[What you will do]
Below are entries with pictures among them; reproduce exactly, and only, the lines from the one containing "R5: 27k (N002, N004) -> 27k (N004, VA)" down to the one containing "C5: 330pF (GND, N004) -> 330pF (N004, VA)", without the pictures.

[Records provided]
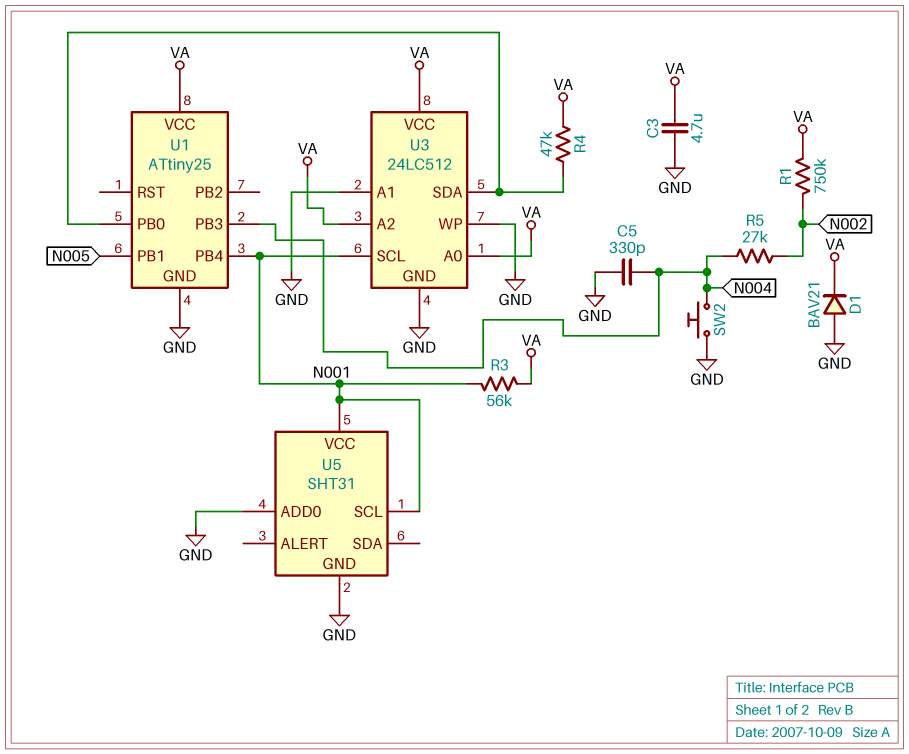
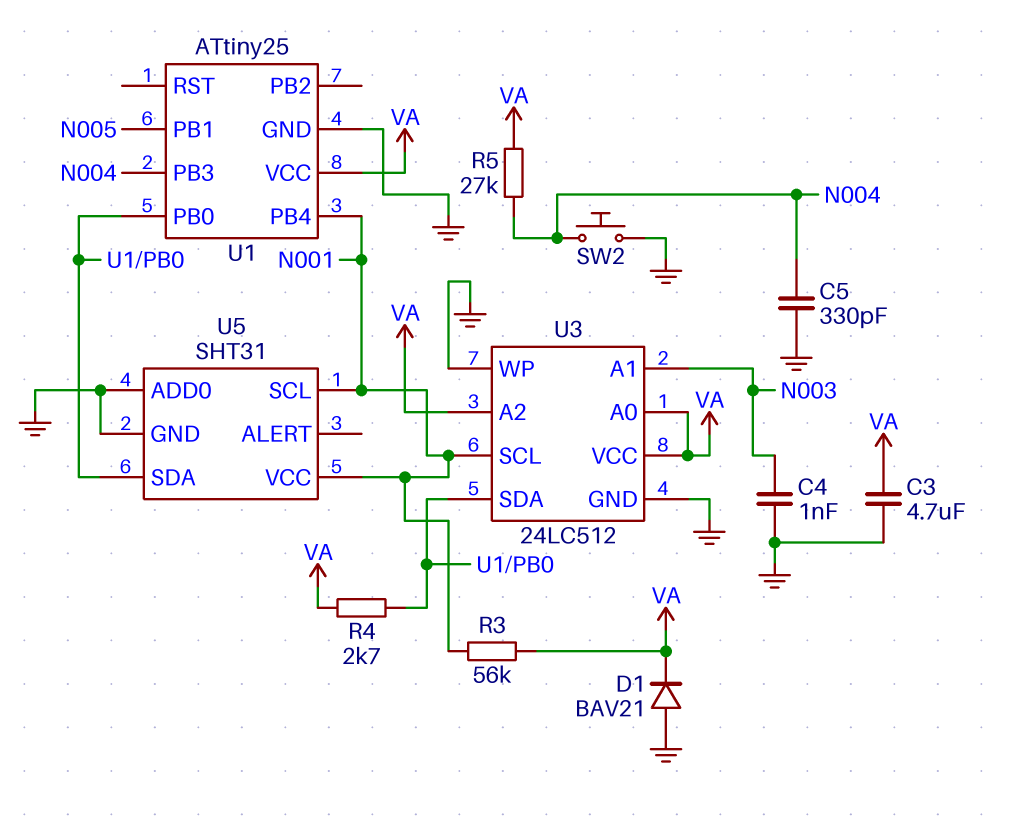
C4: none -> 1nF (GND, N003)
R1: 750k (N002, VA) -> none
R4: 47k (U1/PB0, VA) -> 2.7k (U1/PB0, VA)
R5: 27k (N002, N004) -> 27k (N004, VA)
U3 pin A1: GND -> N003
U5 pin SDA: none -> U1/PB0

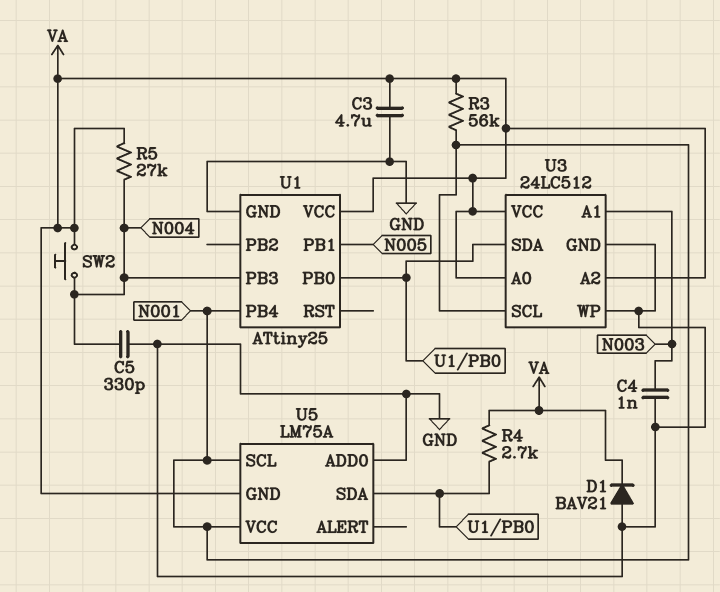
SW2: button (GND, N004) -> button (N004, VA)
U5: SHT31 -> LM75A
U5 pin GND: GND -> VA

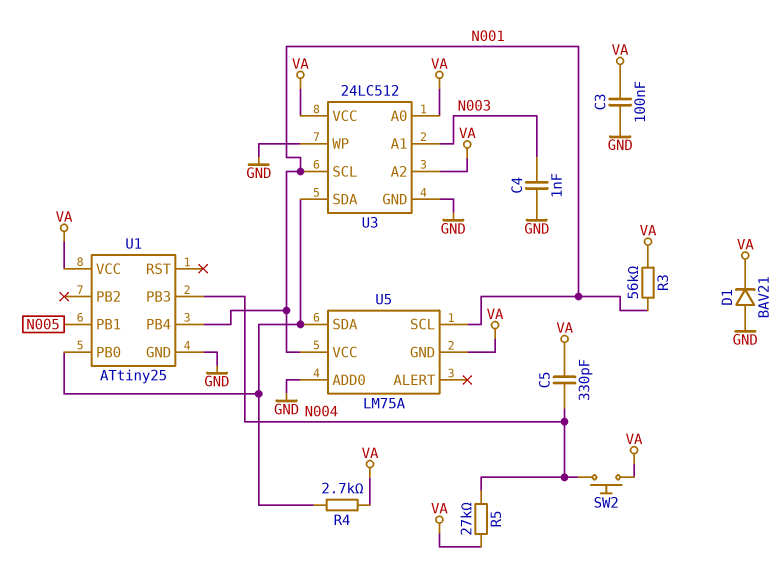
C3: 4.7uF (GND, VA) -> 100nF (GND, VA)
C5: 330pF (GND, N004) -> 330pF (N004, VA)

...

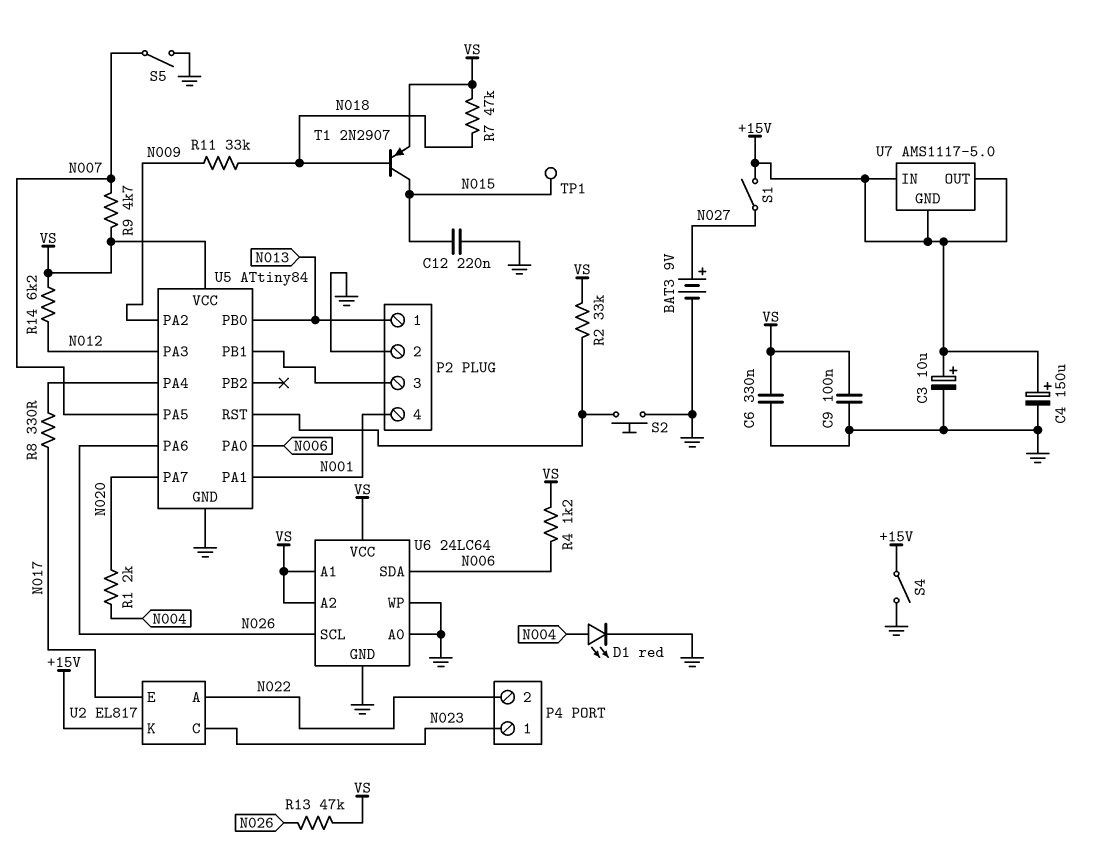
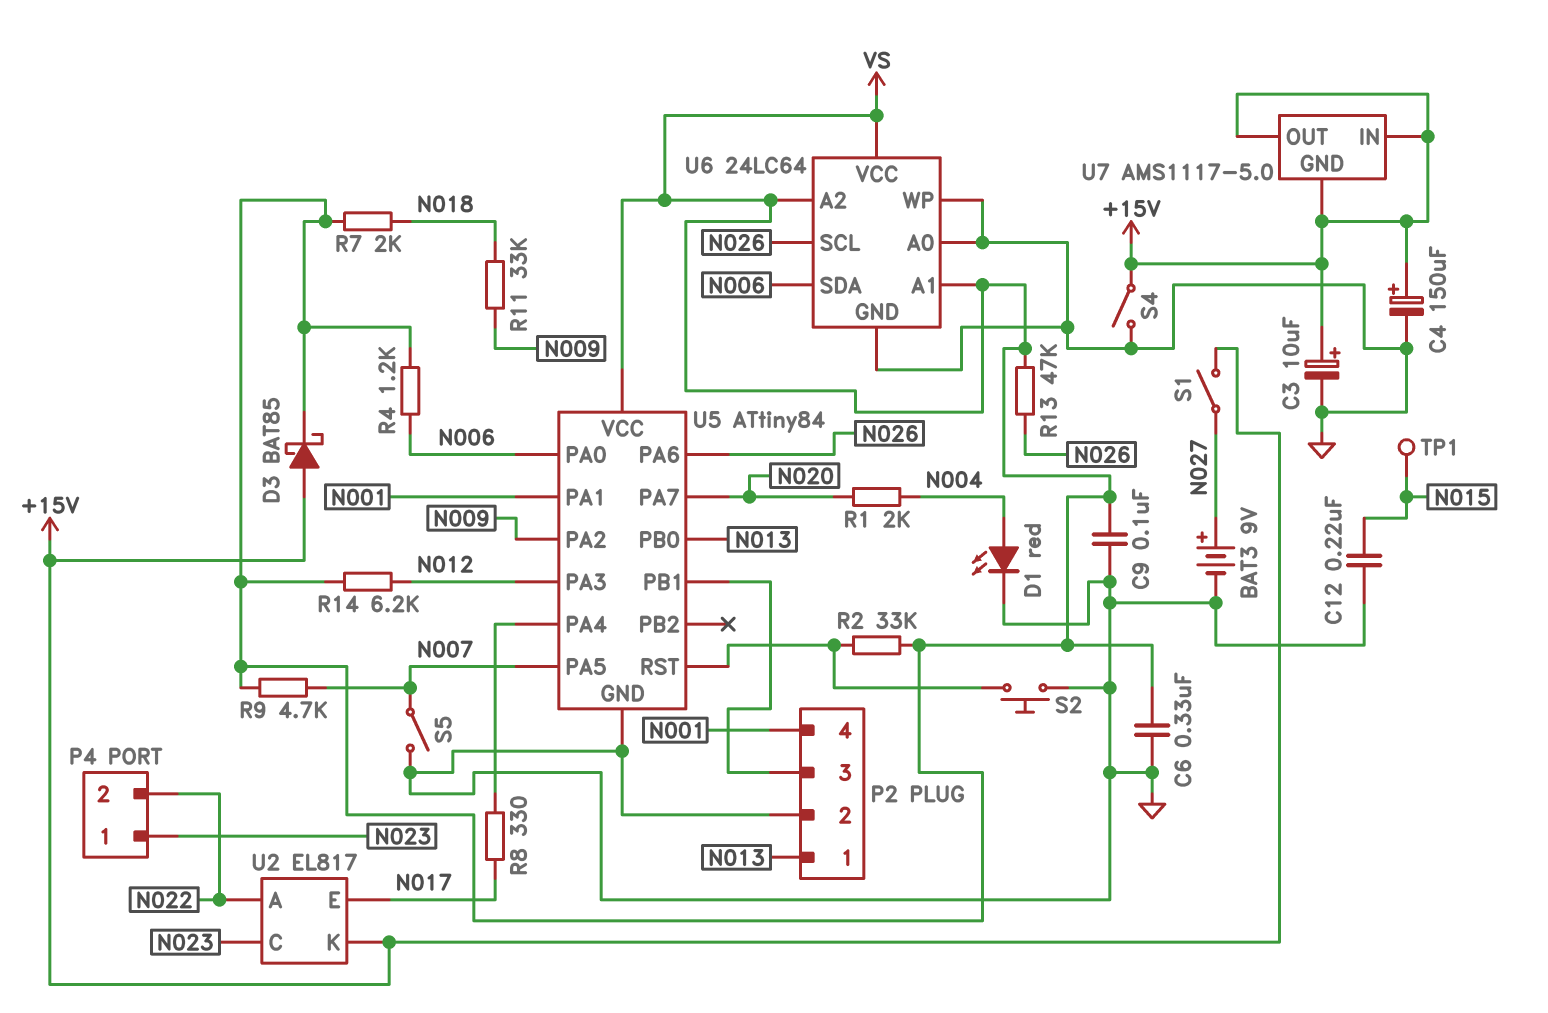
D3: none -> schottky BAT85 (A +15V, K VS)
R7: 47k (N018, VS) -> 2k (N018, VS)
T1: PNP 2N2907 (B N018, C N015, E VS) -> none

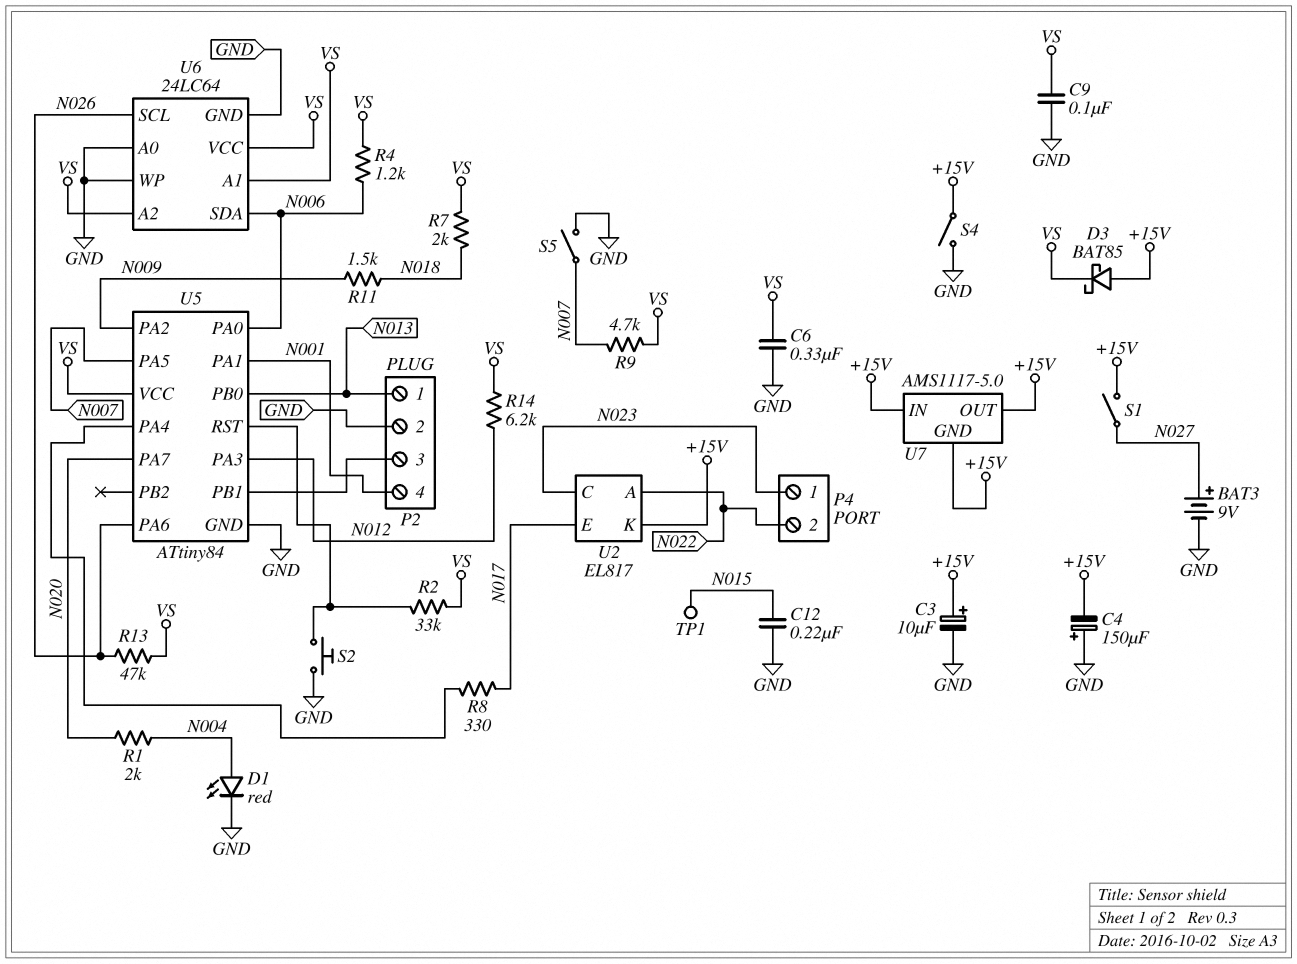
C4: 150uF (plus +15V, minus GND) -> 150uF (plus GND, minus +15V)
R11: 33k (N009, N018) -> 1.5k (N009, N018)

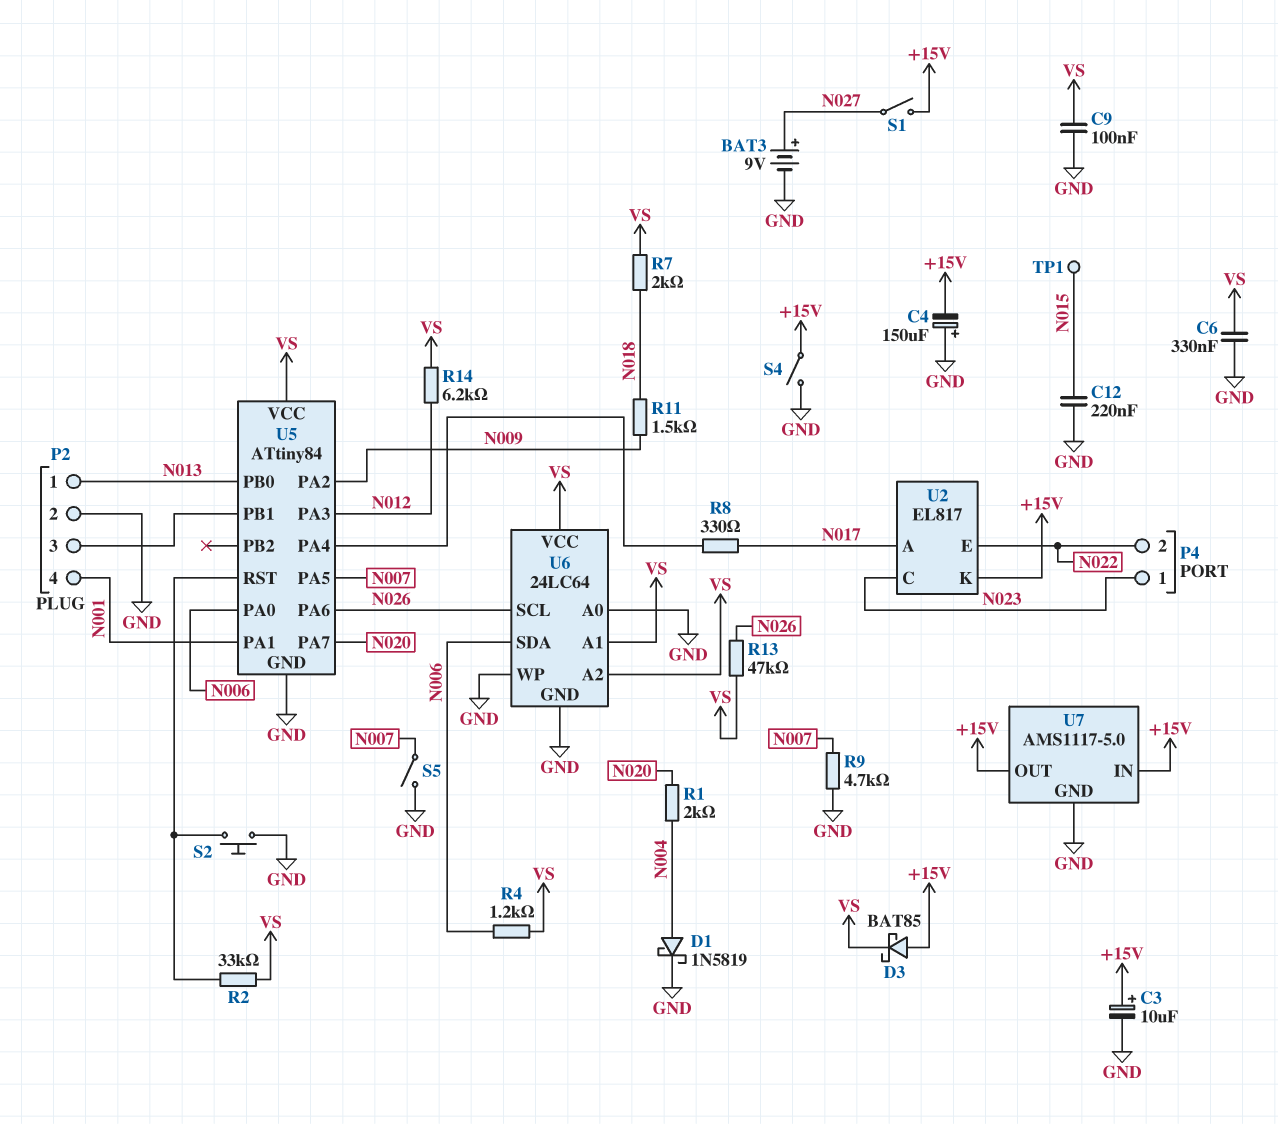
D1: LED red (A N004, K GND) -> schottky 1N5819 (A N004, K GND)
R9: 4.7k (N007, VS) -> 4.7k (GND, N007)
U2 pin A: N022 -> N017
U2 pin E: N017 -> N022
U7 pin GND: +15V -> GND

[Answer area]
R5: 27k (N002, N004) -> 27k (N004, VA)
U3 pin A1: GND -> N003
U5 pin SDA: none -> U1/PB0

SW2: button (GND, N004) -> button (N004, VA)
U5: SHT31 -> LM75A
U5 pin GND: GND -> VA

C3: 4.7uF (GND, VA) -> 100nF (GND, VA)
C5: 330pF (GND, N004) -> 330pF (N004, VA)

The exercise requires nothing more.